### PROVIDED MATERIAL
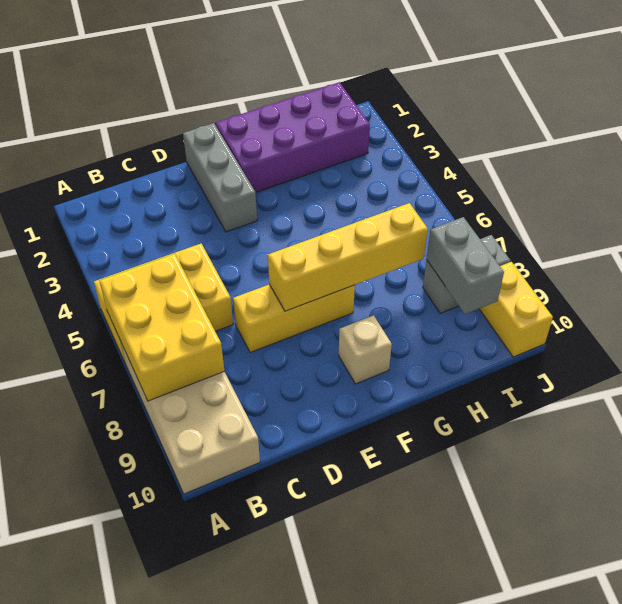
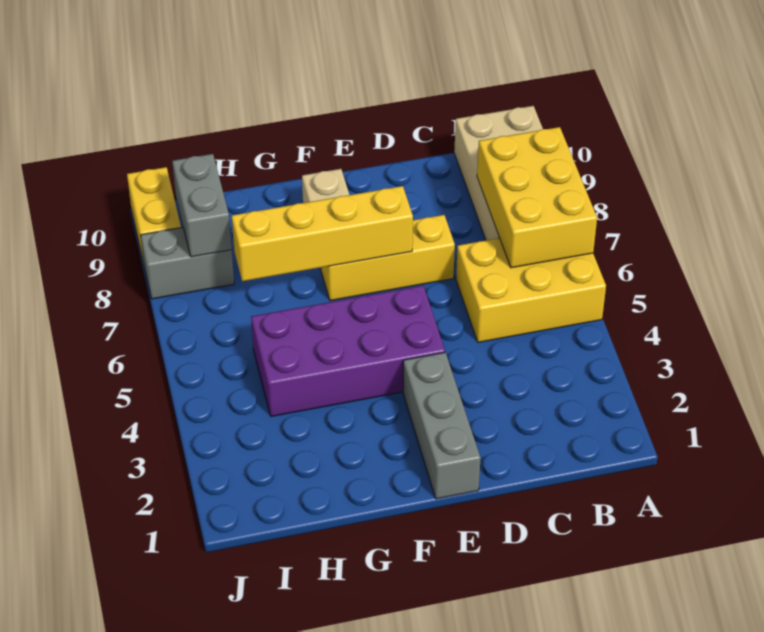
purple brick F1:I2 level 1 -> purple brick E4:H5 level 1

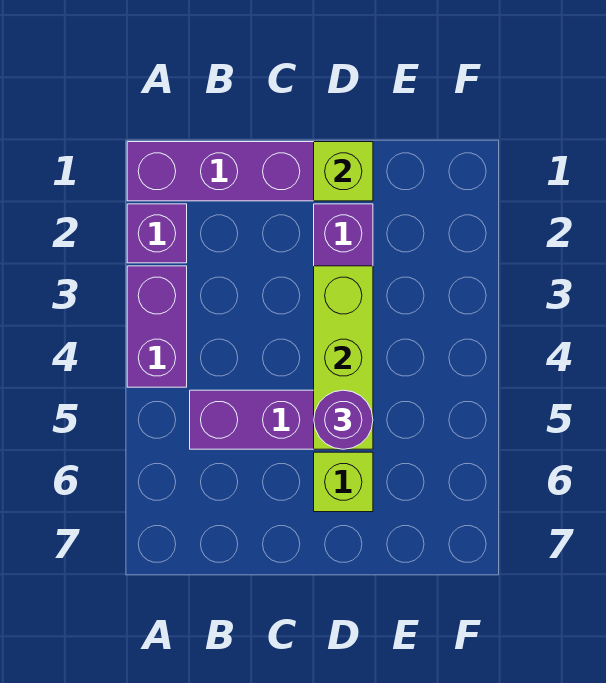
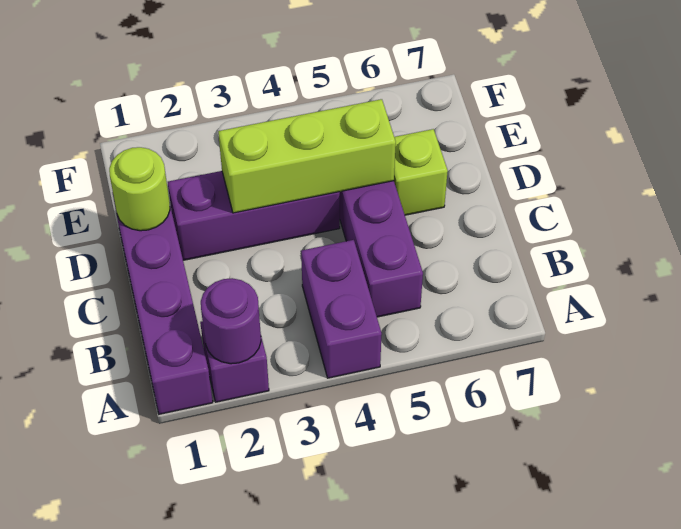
purple brick A3:A4 level 1 -> purple brick A4:B4 level 1
lime brick D1 level 2 -> lime round brick D1 level 2
purple round brick D5 level 3 -> purple round brick A2 level 2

### TASK DESCRIPTION
Beginning with the line that contains "lime brick D1", set down every line through the end of the data without change.

### EXERCISE RESPONSE
lime brick D1 level 2 -> lime round brick D1 level 2
purple round brick D5 level 3 -> purple round brick A2 level 2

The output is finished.